Given data.
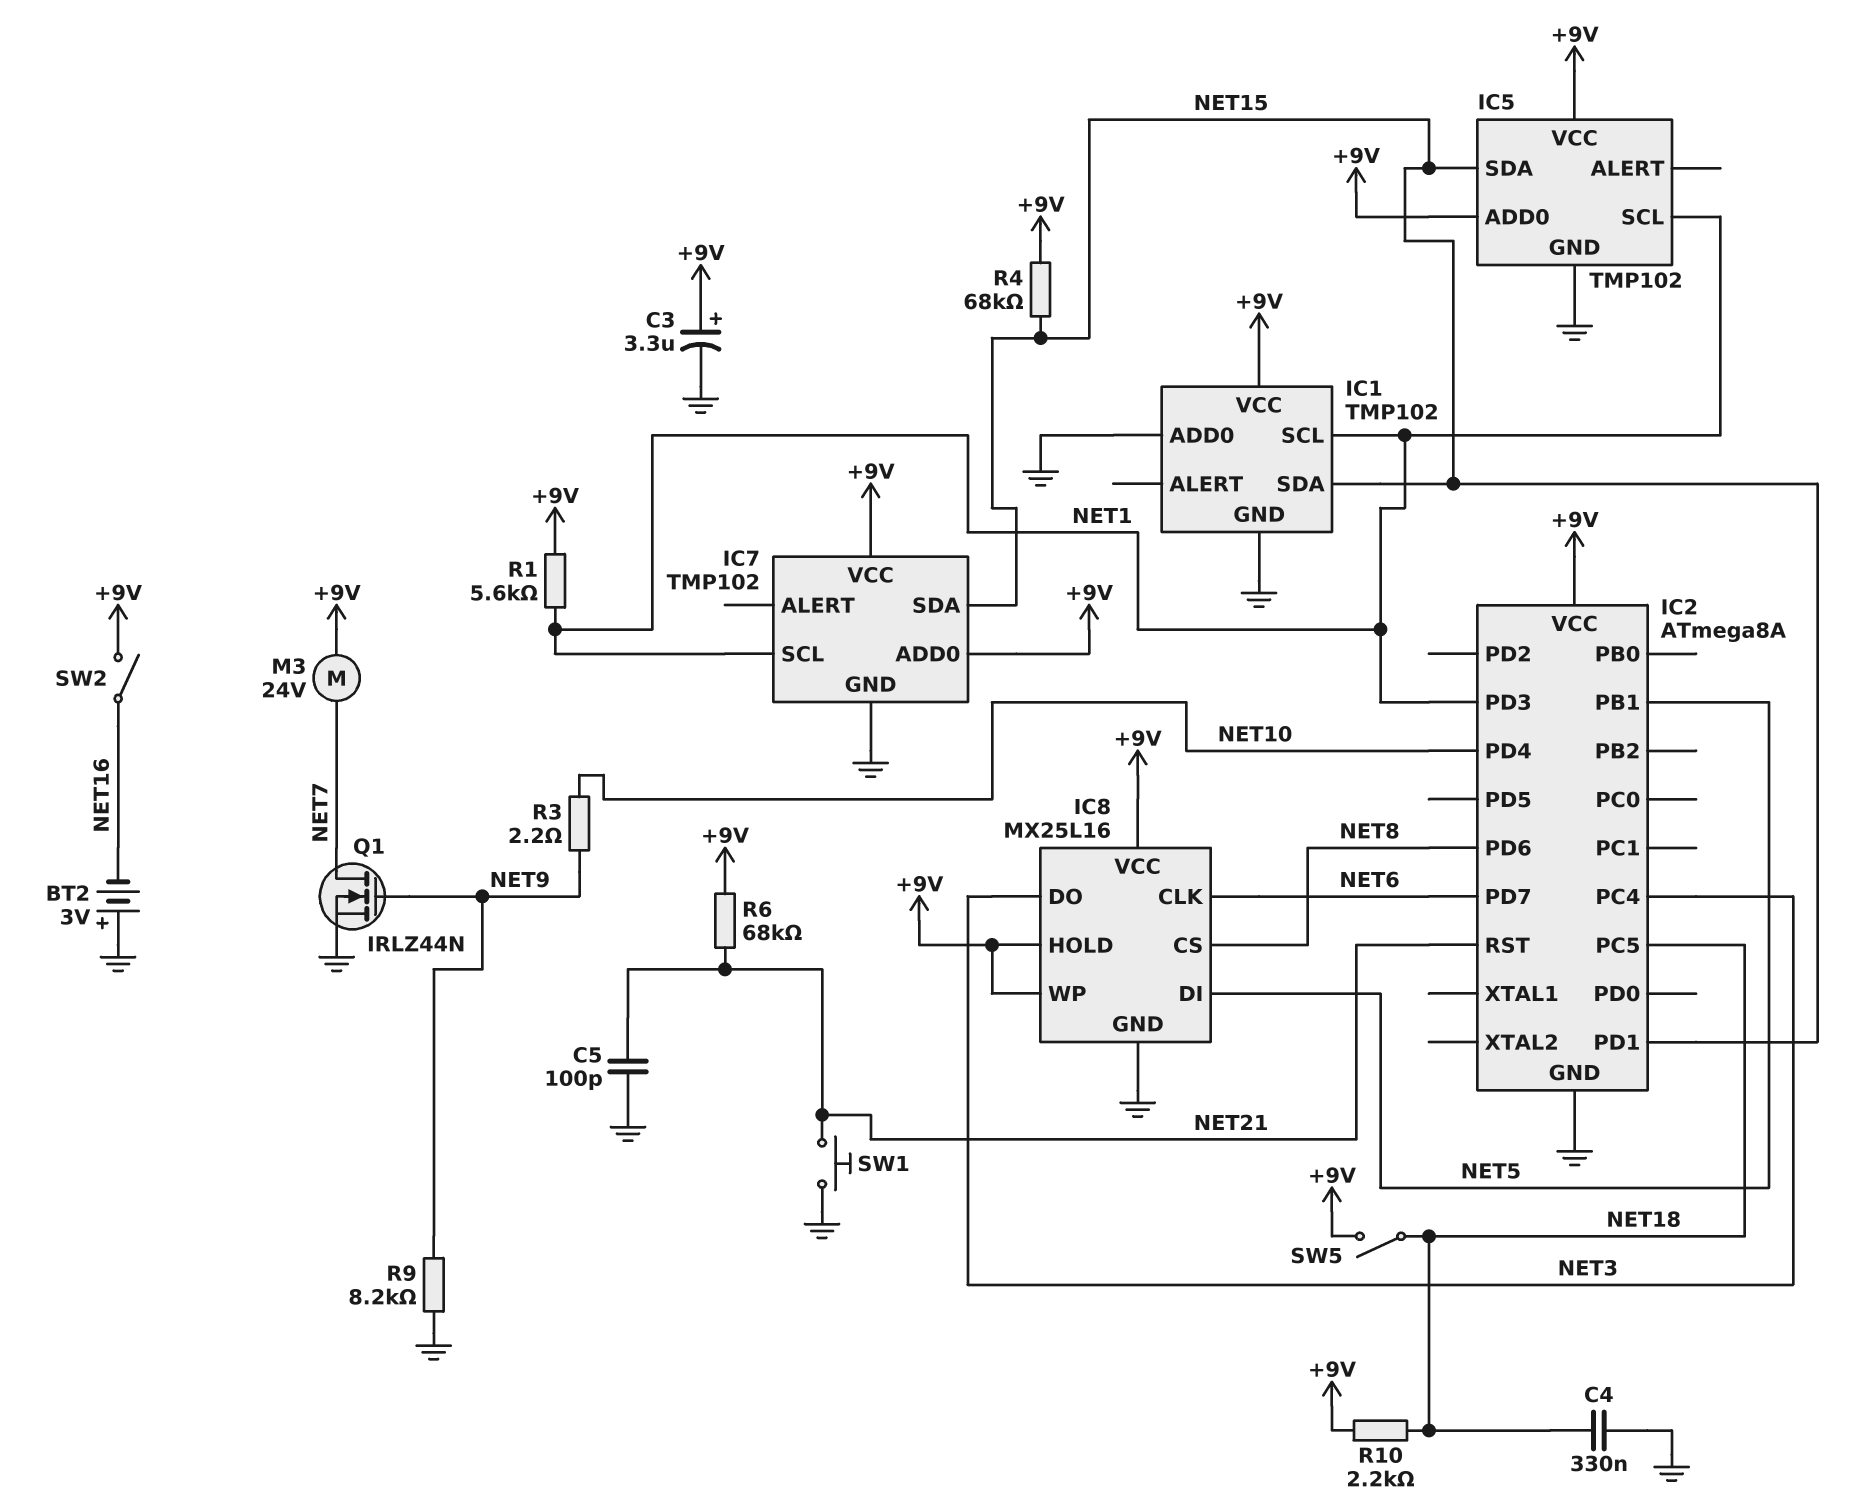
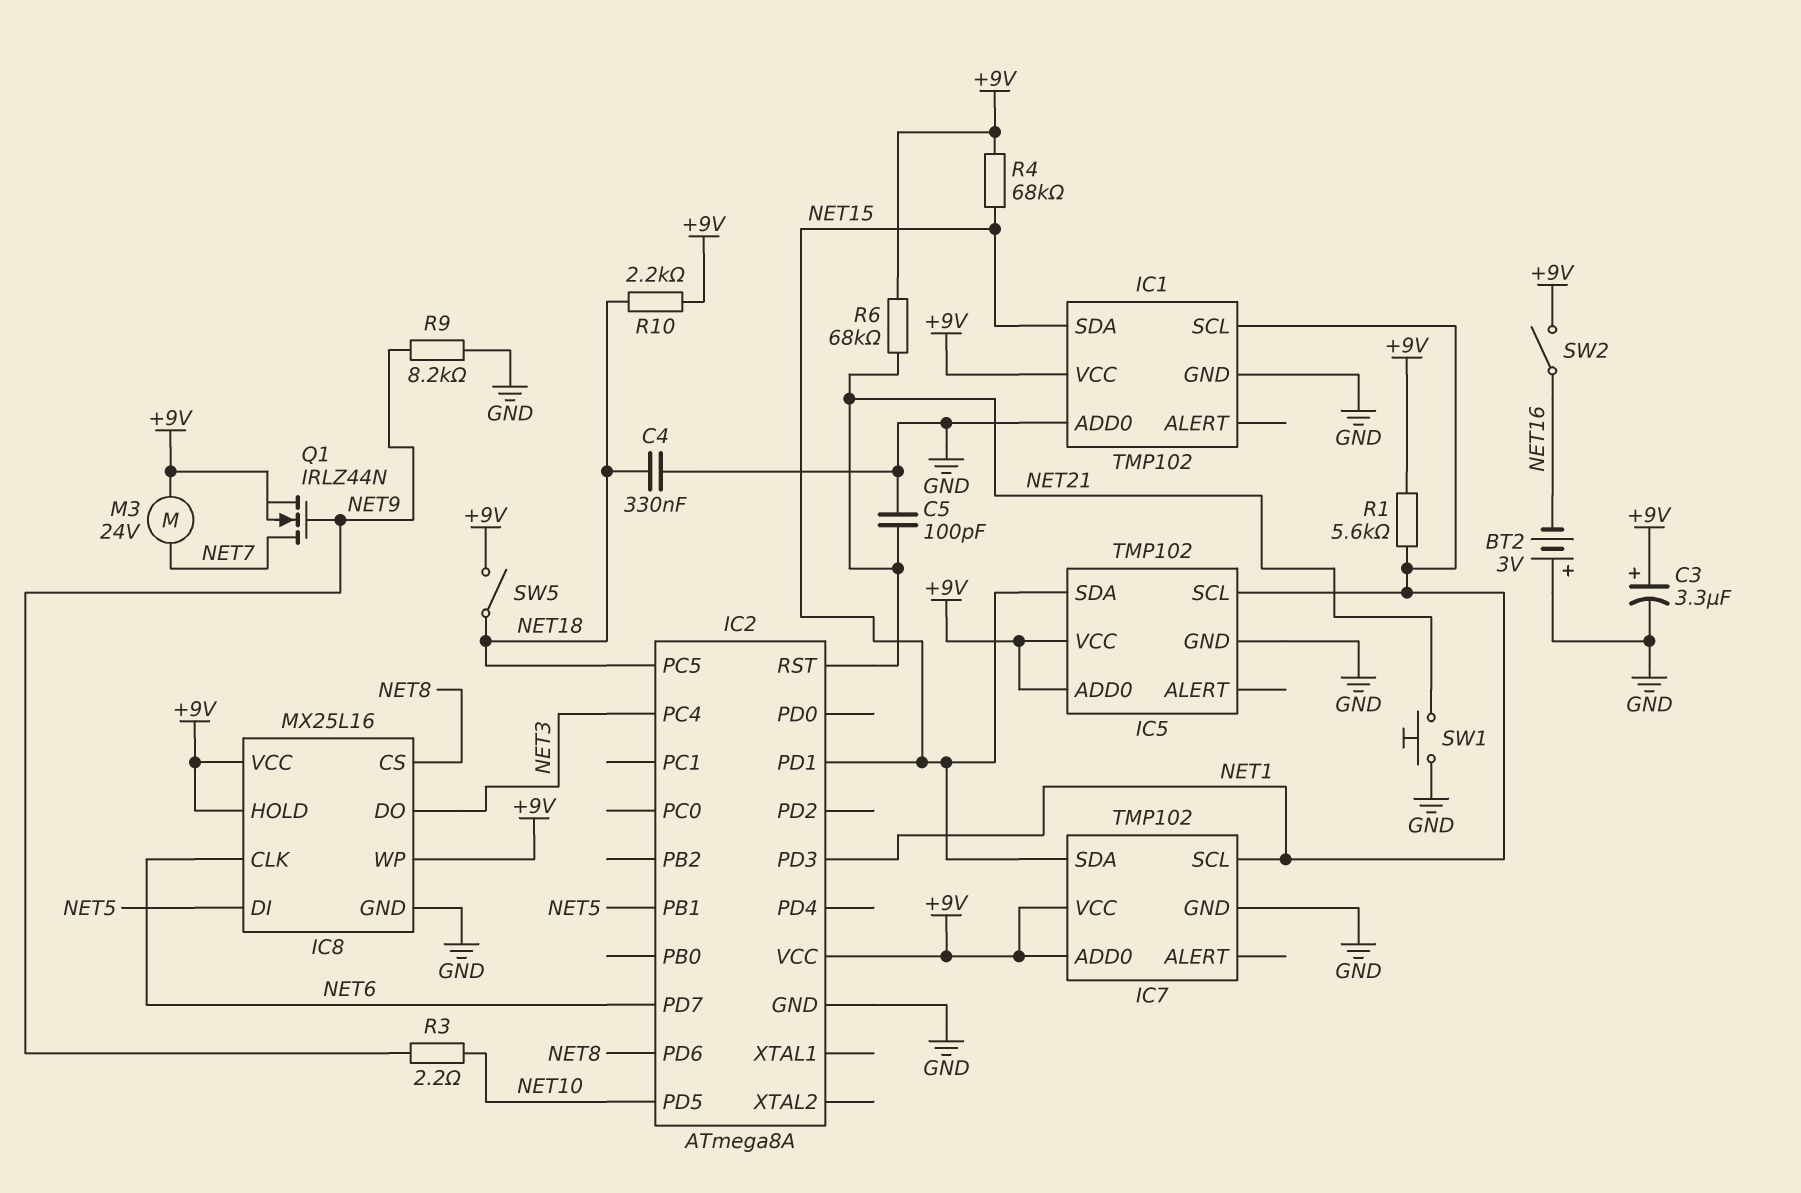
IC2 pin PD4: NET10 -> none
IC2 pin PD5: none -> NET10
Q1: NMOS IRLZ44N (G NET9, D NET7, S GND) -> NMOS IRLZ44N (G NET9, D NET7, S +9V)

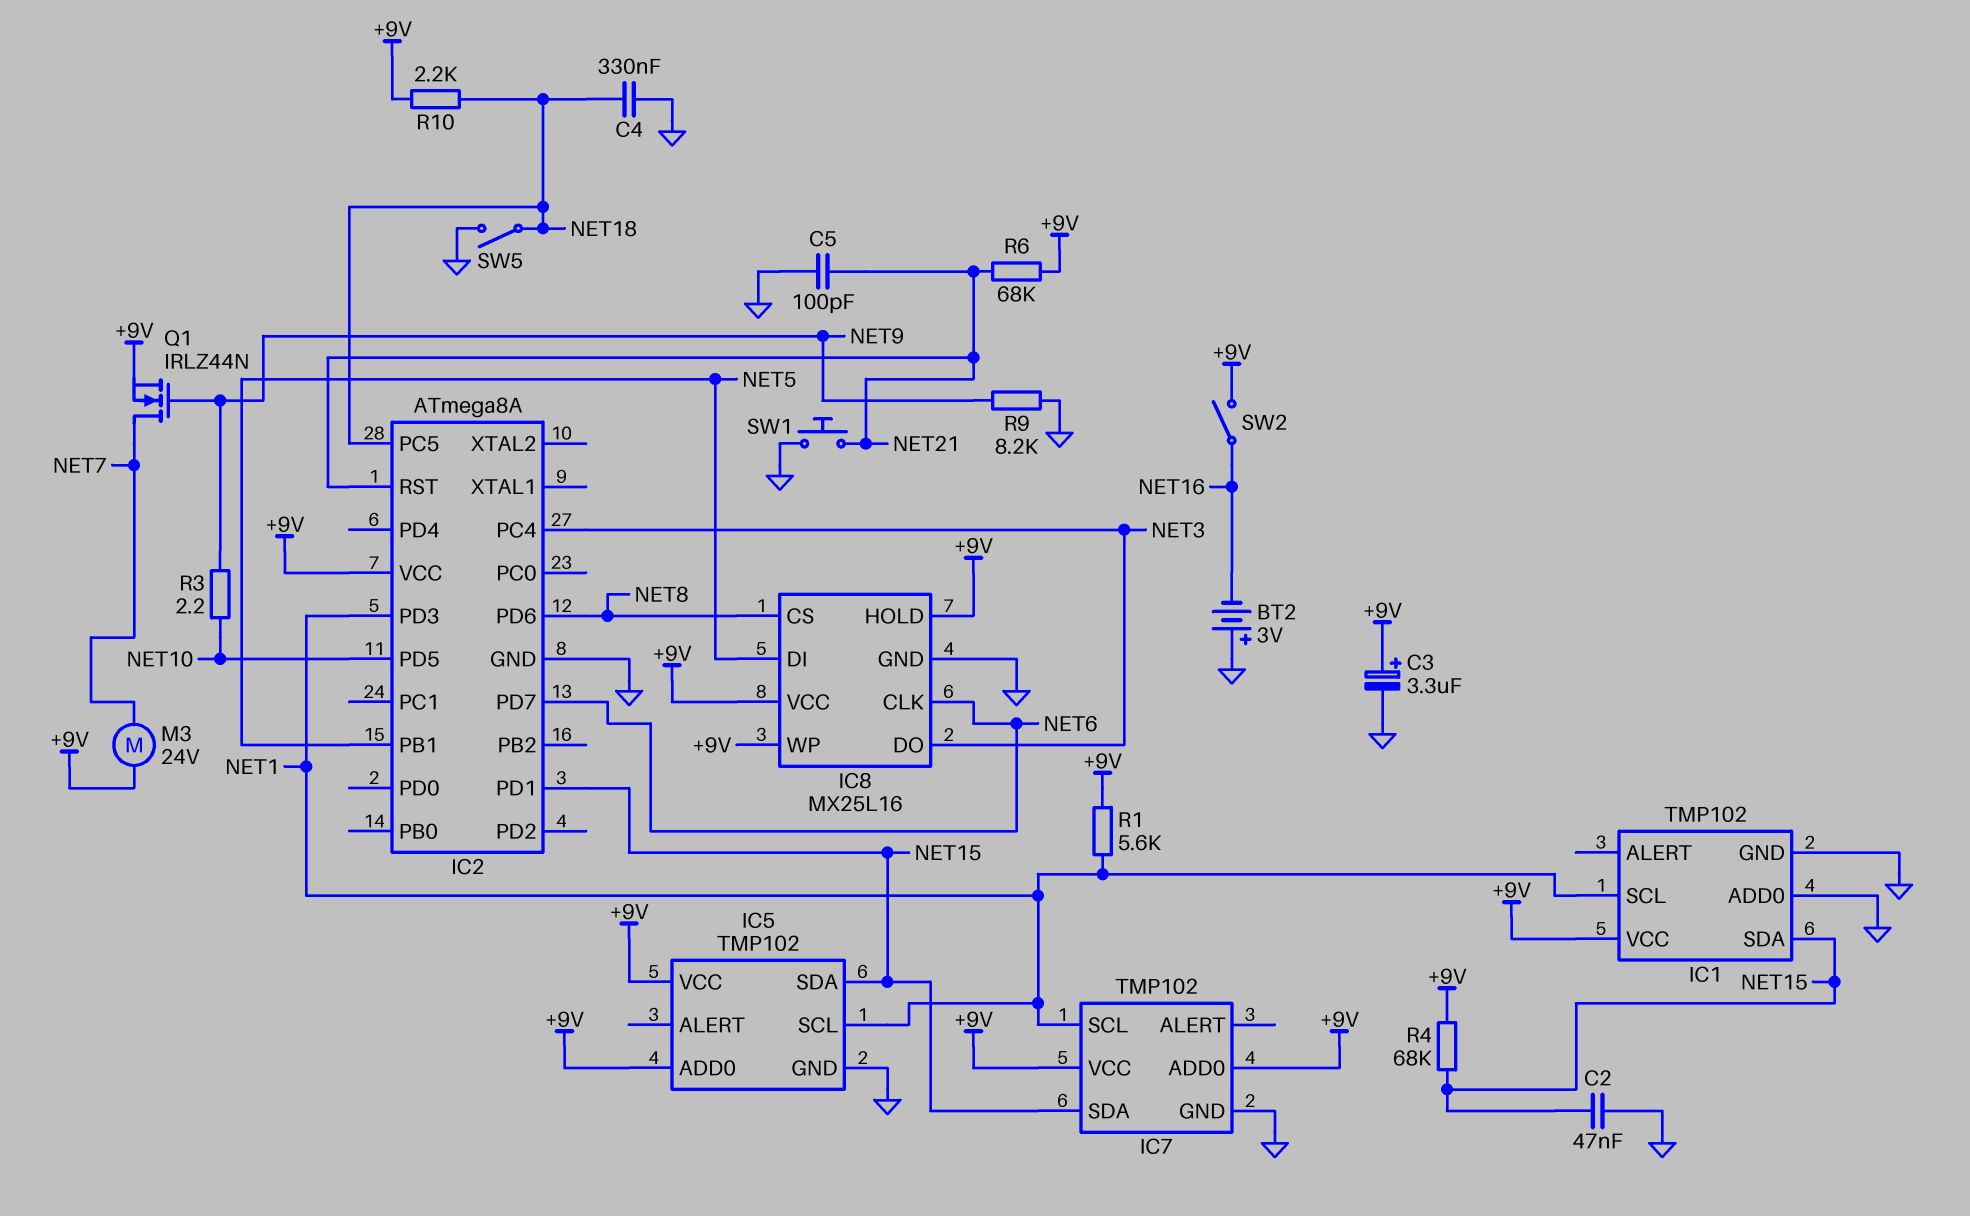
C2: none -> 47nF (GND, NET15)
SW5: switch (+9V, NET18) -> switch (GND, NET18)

What is required.
Output the lines above verbatim, images excluded.

Output for this exercise.
IC2 pin PD4: NET10 -> none
IC2 pin PD5: none -> NET10
Q1: NMOS IRLZ44N (G NET9, D NET7, S GND) -> NMOS IRLZ44N (G NET9, D NET7, S +9V)

C2: none -> 47nF (GND, NET15)
SW5: switch (+9V, NET18) -> switch (GND, NET18)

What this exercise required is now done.